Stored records
_ _ _ _ _ _ _
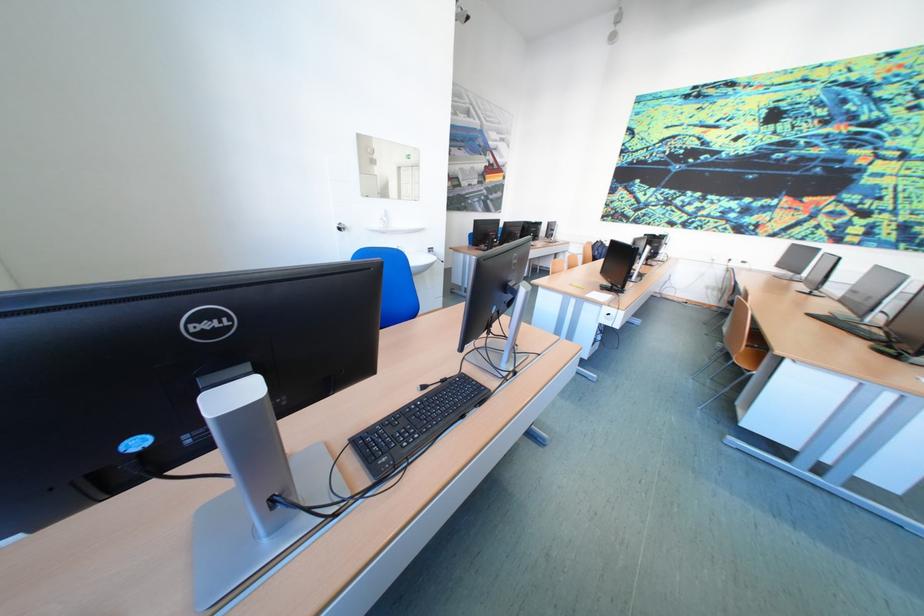
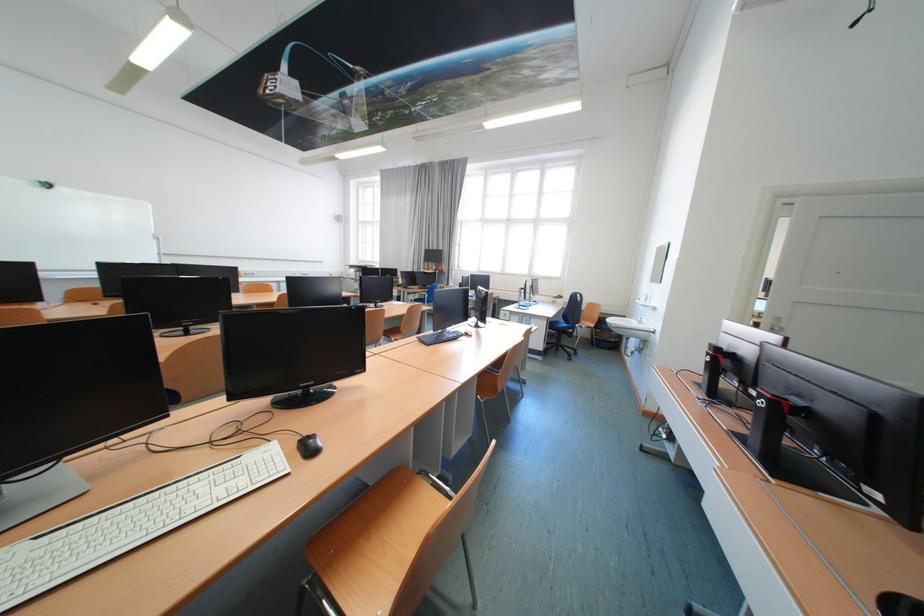
Question: I am providing you with two images of the same scene from different viewpoints. Which of the following objects are not visible in image2?

Choices:
 (A) black computer mouse
 (B) black keyboard
 (C) wooden chair sitting surface
 (D) wall painting

Answer: (B)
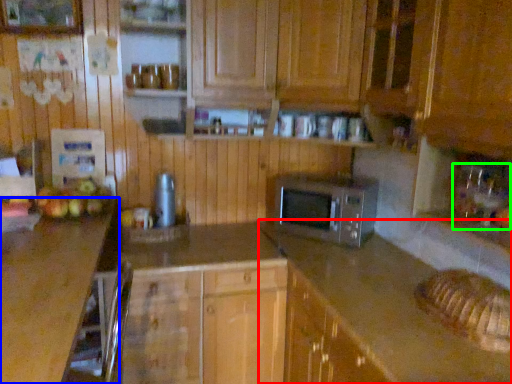
Question: Which is farther away from counter (highlighted by a red box)? countertop (highlighted by a blue box) or sink (highlighted by a green box)?

Choices:
 (A) countertop
 (B) sink

Answer: (A)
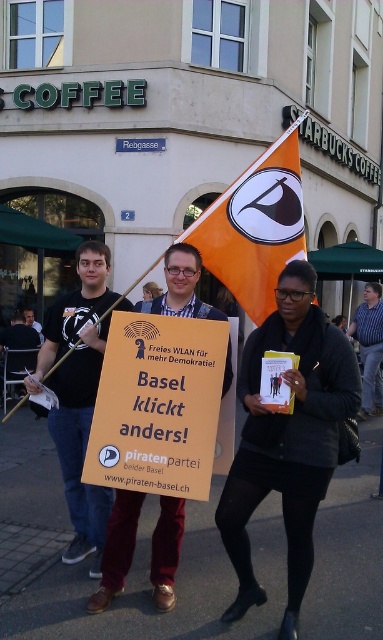
Question: Is orange fabric flag at center below blue plaid shirt at center?

Choices:
 (A) yes
 (B) no

Answer: (B)

Question: Can you confirm if black matte jacket at center is positioned to the right of orange fabric flag at center?

Choices:
 (A) no
 (B) yes

Answer: (B)

Question: Which of the following is the closest to the observer?

Choices:
 (A) (80, 497)
 (B) (130, 442)
 (C) (340, 364)

Answer: (B)

Question: Which object appears closest to the camera in this image?

Choices:
 (A) blue plaid shirt at center
 (B) orange fabric flag at center
 (C) yellow paper sign at center
 (D) black fabric sign at center

Answer: (C)

Question: Which point is closer to the camera?

Choices:
 (A) blue plaid shirt at center
 (B) black matte jacket at center
 (C) black fabric sign at center

Answer: (B)

Question: Can you confirm if yellow paper sign at center is bigger than black fabric sign at center?

Choices:
 (A) no
 (B) yes

Answer: (A)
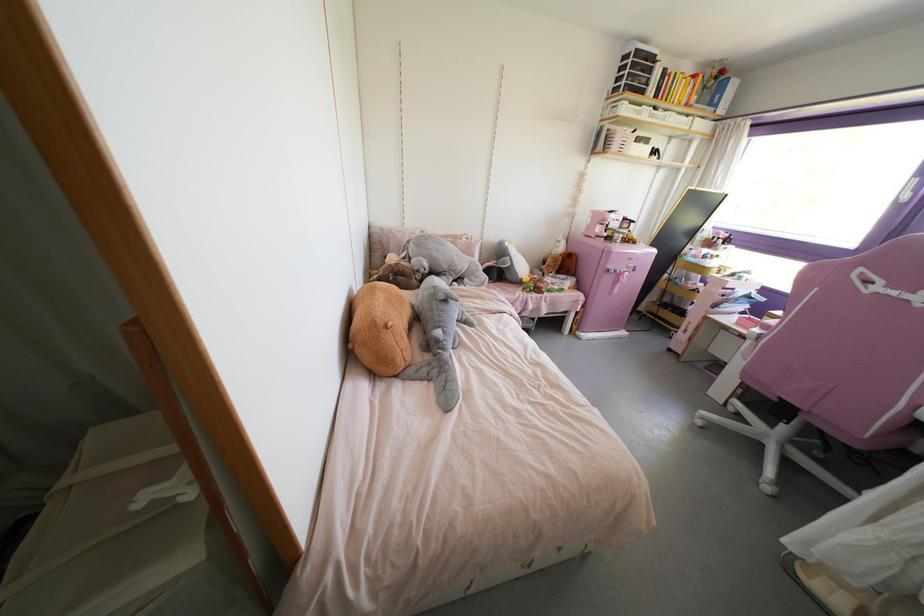
Find the location of a particular element. This screenshot has height=616, width=924. refrigerator door handle is located at coordinates (621, 275).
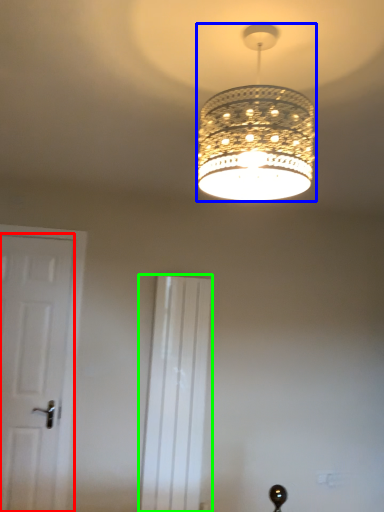
Question: Which is nearer to the door (highlighted by a red box)? lamp (highlighted by a blue box) or screen door (highlighted by a green box).

Choices:
 (A) lamp
 (B) screen door

Answer: (B)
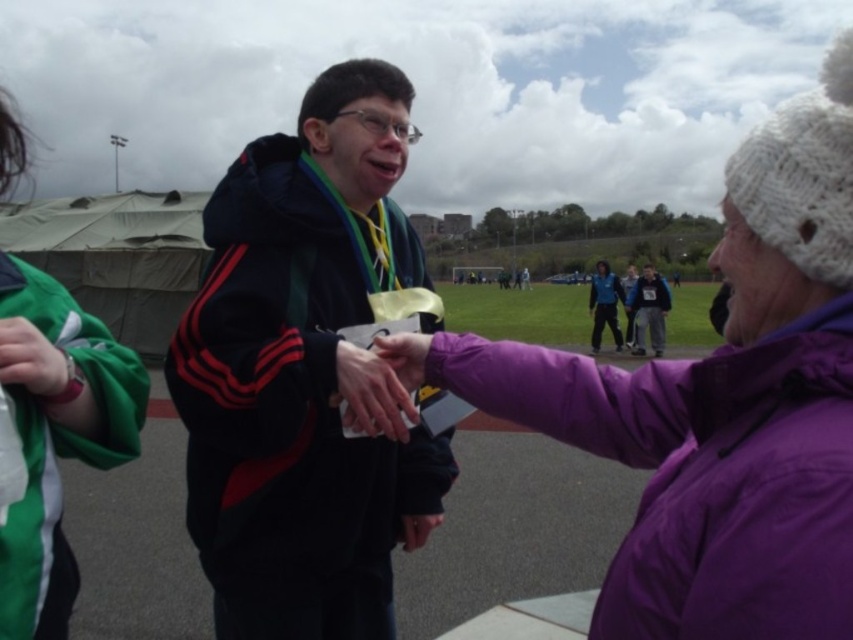
Question: Among these objects, which one is nearest to the camera?

Choices:
 (A) matte blue jacket at center
 (B) matte black jacket at center
 (C) green fabric at left
 (D) dark blue hoodie at center

Answer: (C)

Question: Which point is farther to the camera?

Choices:
 (A) matte blue jacket at center
 (B) green fabric at left

Answer: (A)

Question: Does purple fleece jacket at center lie behind green fabric at left?

Choices:
 (A) no
 (B) yes

Answer: (A)

Question: Based on their relative distances, which object is farther from the green fabric at left?

Choices:
 (A) matte black jacket at center
 (B) matte blue jacket at center

Answer: (B)

Question: In this image, where is purple fleece jacket at center located relative to matte black jacket at center?

Choices:
 (A) below
 (B) above

Answer: (B)

Question: In this image, where is purple fleece jacket at center located relative to green fabric at left?

Choices:
 (A) below
 (B) above

Answer: (A)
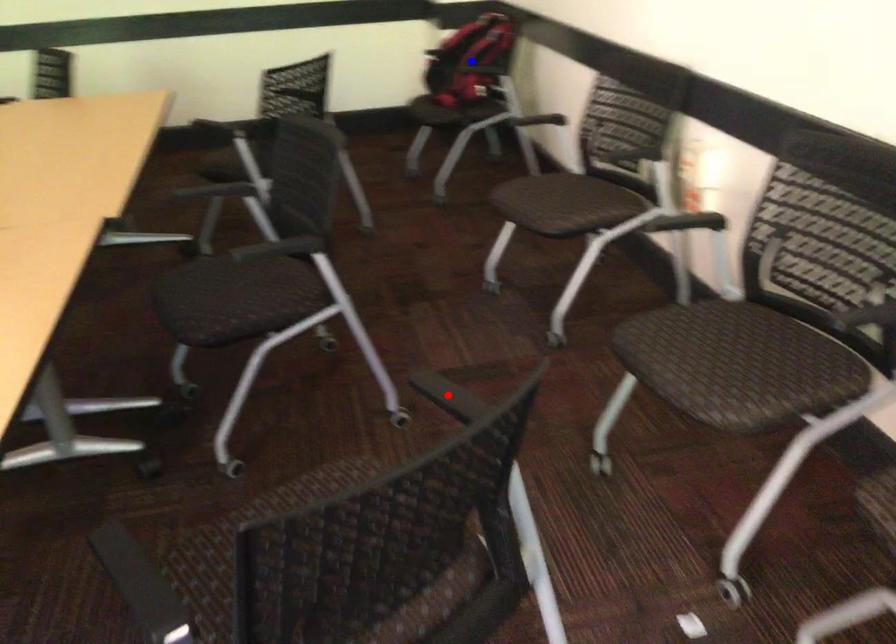
Question: In the image, two points are highlighted. Which point is nearer to the camera? Reply with the corresponding letter.

Choices:
 (A) blue point
 (B) red point

Answer: (B)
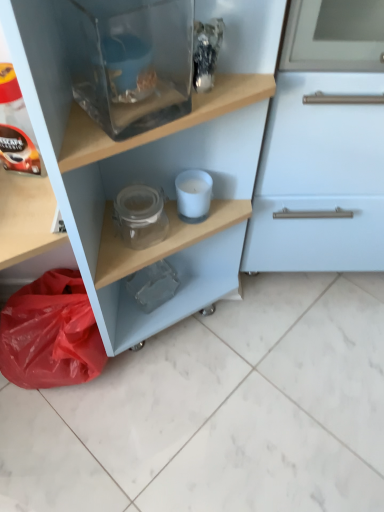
_ _ _ _ _ _ _
Retype the lines of the entries above, starting at the line that contains "Question: Which is nearer" and ending at the line that contains "Question: Among these", with both of those lines included. Omit the pictures from your copy.

Exercise answer:
Question: Which is nearer to the door (highlighted by a red box)? lamp (highlighted by a blue box) or screen door (highlighted by a green box).

Choices:
 (A) lamp
 (B) screen door

Answer: (B)
Question: Among these objects, which one is nearest to the camera?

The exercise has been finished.